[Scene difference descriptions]
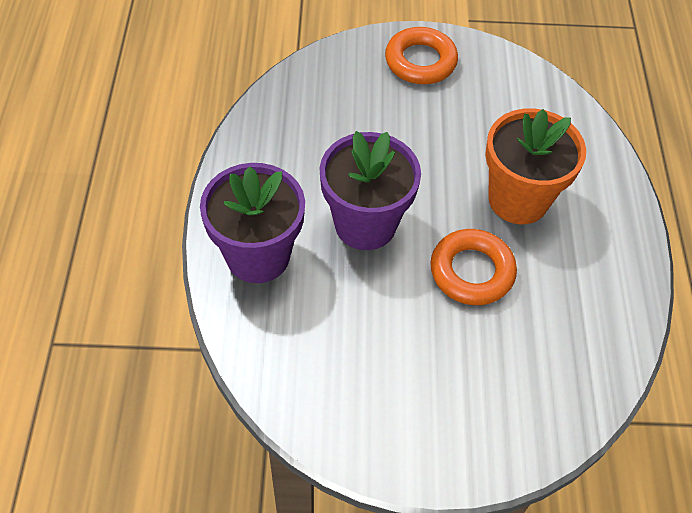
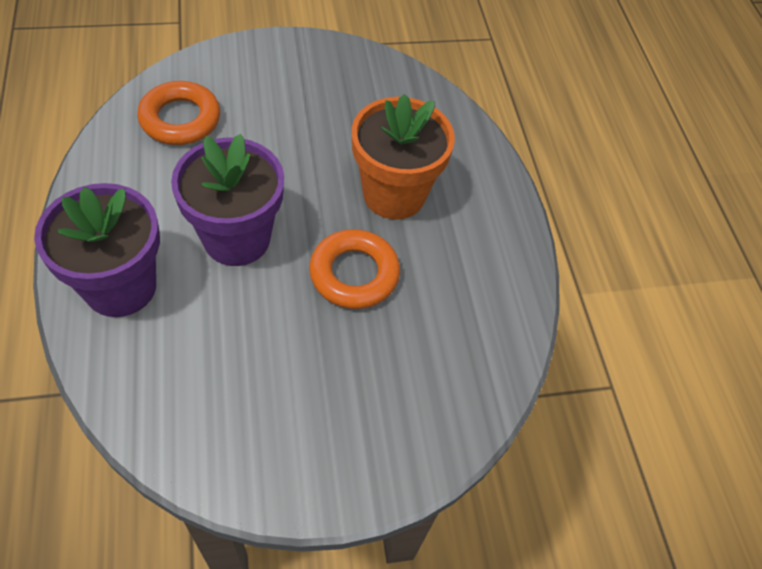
camera: 15 degrees left, 0 degrees up
orange ring [385,27,458,84] -> orange ring moved to [137,81,220,145]

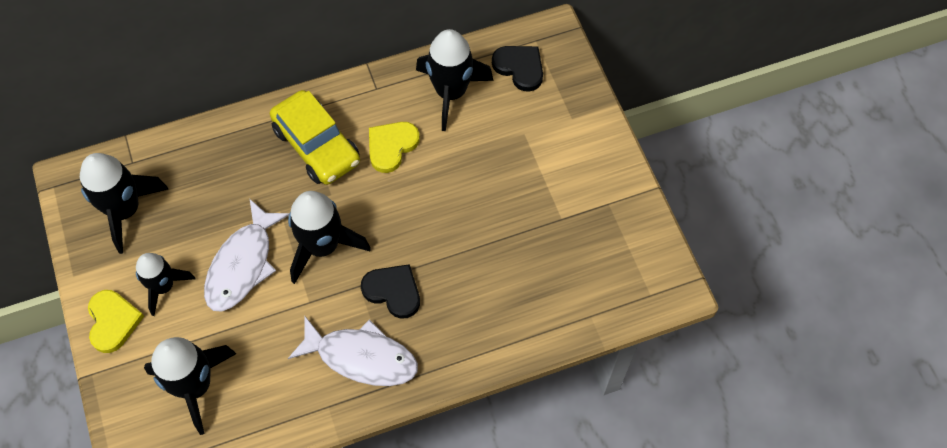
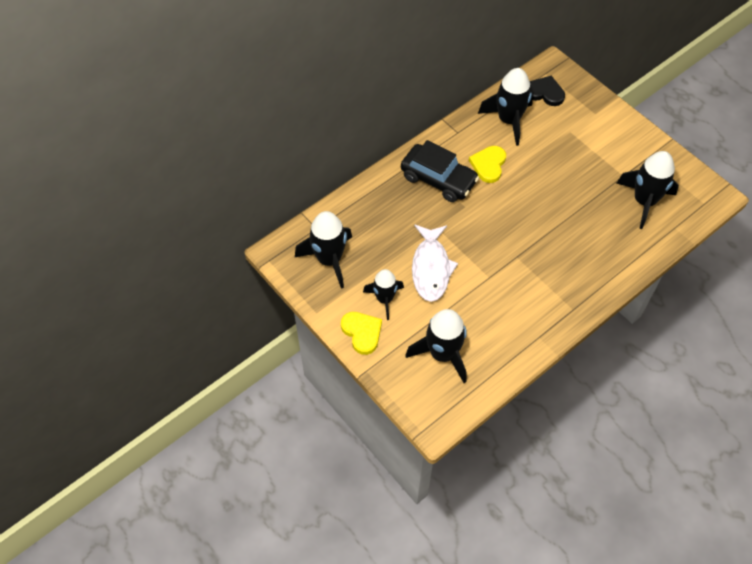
camera: 20 degrees left, 5 degrees down
yellow car [270,90,360,185] -> black car [401,140,479,202]
black rocket [288,191,371,284] -> black rocket moved to [617,151,679,229]
white fish [288,316,418,386] -> none
black heart [361,264,420,319] -> none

## Problem to solve
Copy exactly. Start at the line containing "white fish [288,316,418,386] -> none" and continue through the last line of the records.

## Answer to this task
white fish [288,316,418,386] -> none
black heart [361,264,420,319] -> none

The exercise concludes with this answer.